# Exercise instructions
Only the text belongs in the answer: every line of the records below, transcribed exactly.

++++ Data records ++++

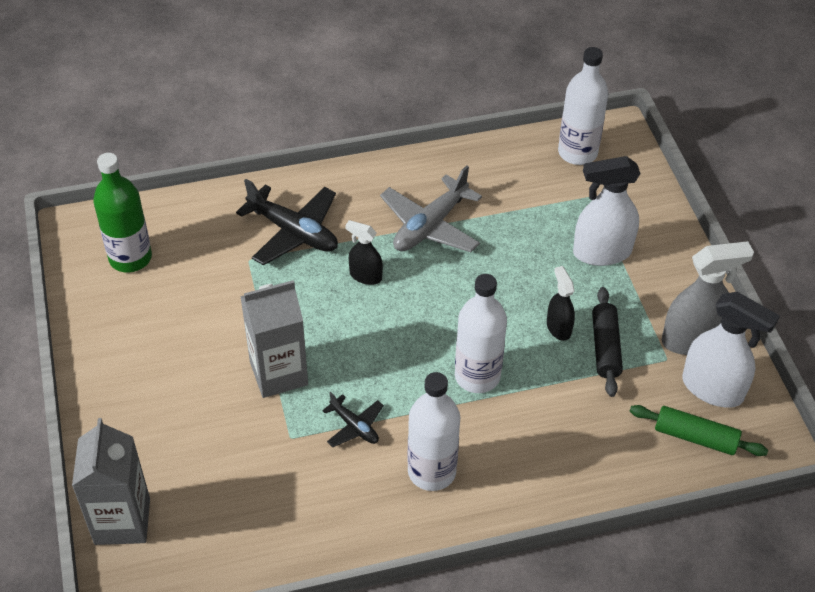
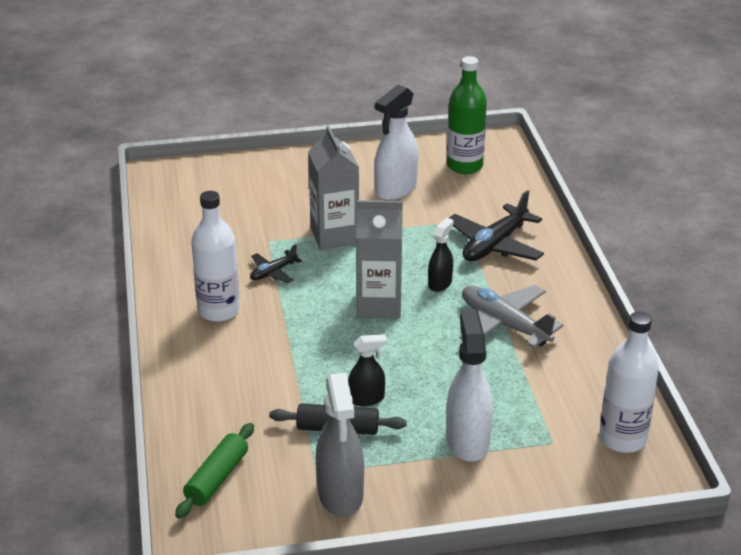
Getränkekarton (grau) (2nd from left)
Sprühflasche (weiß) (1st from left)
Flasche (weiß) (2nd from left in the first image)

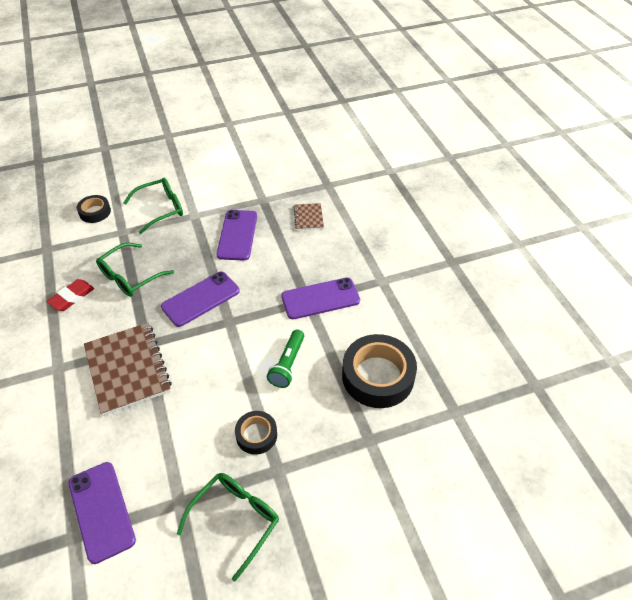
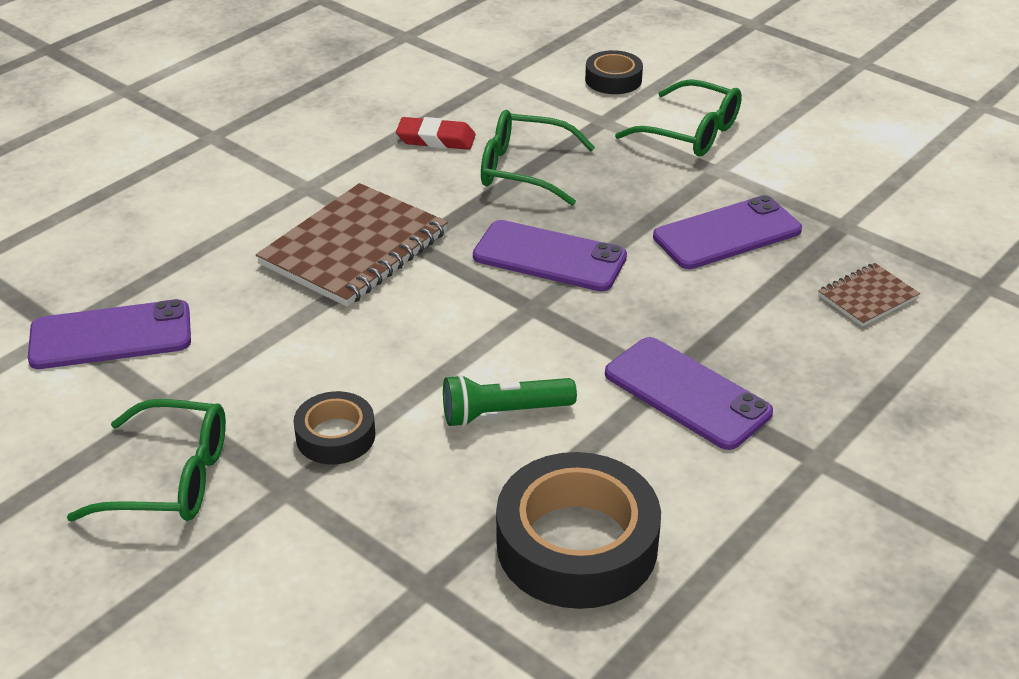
Handy (lila) (1st from left)

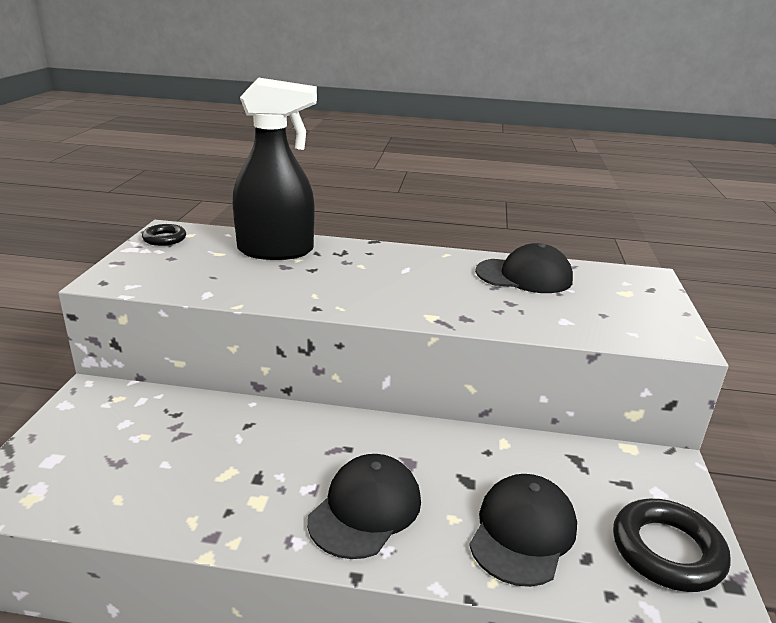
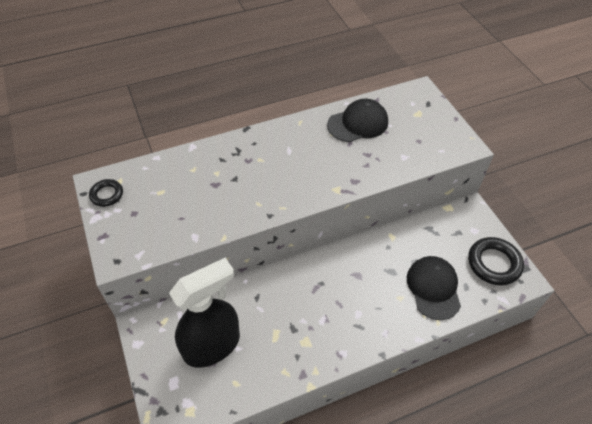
Sprühflasche (schwarz)
Kappe (schwarz) (1st from left in the first image)

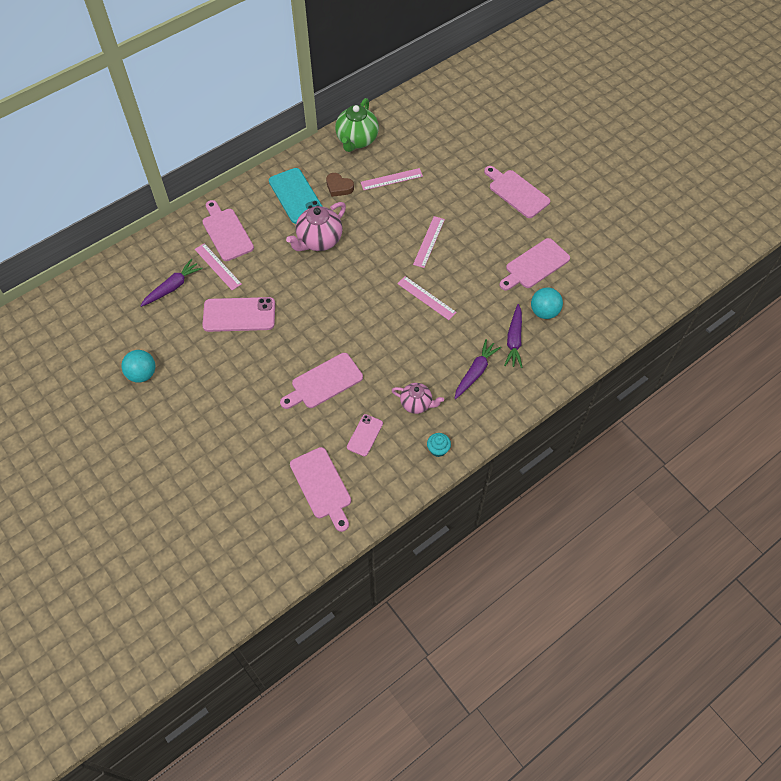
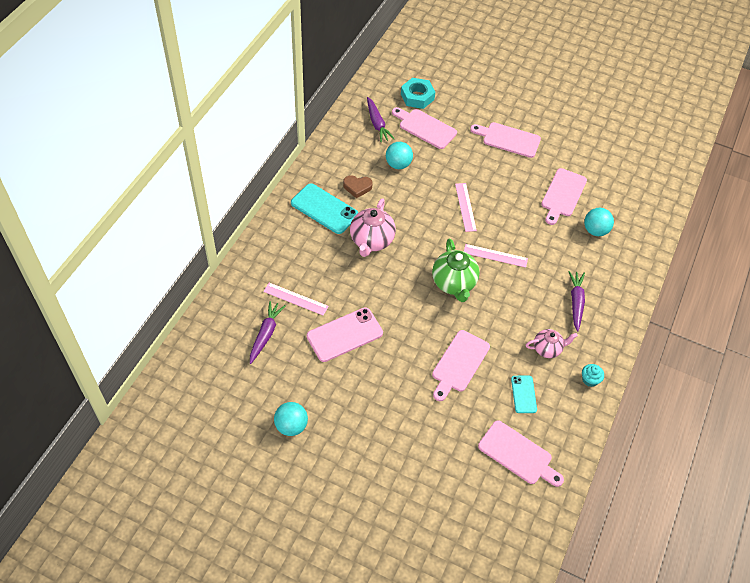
Karotte (lila) (2nd from left)
Ball (türkis) (2nd from left)
Schneidebrett (rosa) (1st from left)
Sechskantmutter (türkis)
Teekanne (grün)
Handy (türkis) (2nd from left)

++++

# Final answer
Getränkekarton (grau) (2nd from left)
Sprühflasche (weiß) (1st from left)
Flasche (weiß) (2nd from left in the first image)

Handy (lila) (1st from left)

Sprühflasche (schwarz)
Kappe (schwarz) (1st from left in the first image)

Karotte (lila) (2nd from left)
Ball (türkis) (2nd from left)
Schneidebrett (rosa) (1st from left)
Sechskantmutter (türkis)
Teekanne (grün)
Handy (türkis) (2nd from left)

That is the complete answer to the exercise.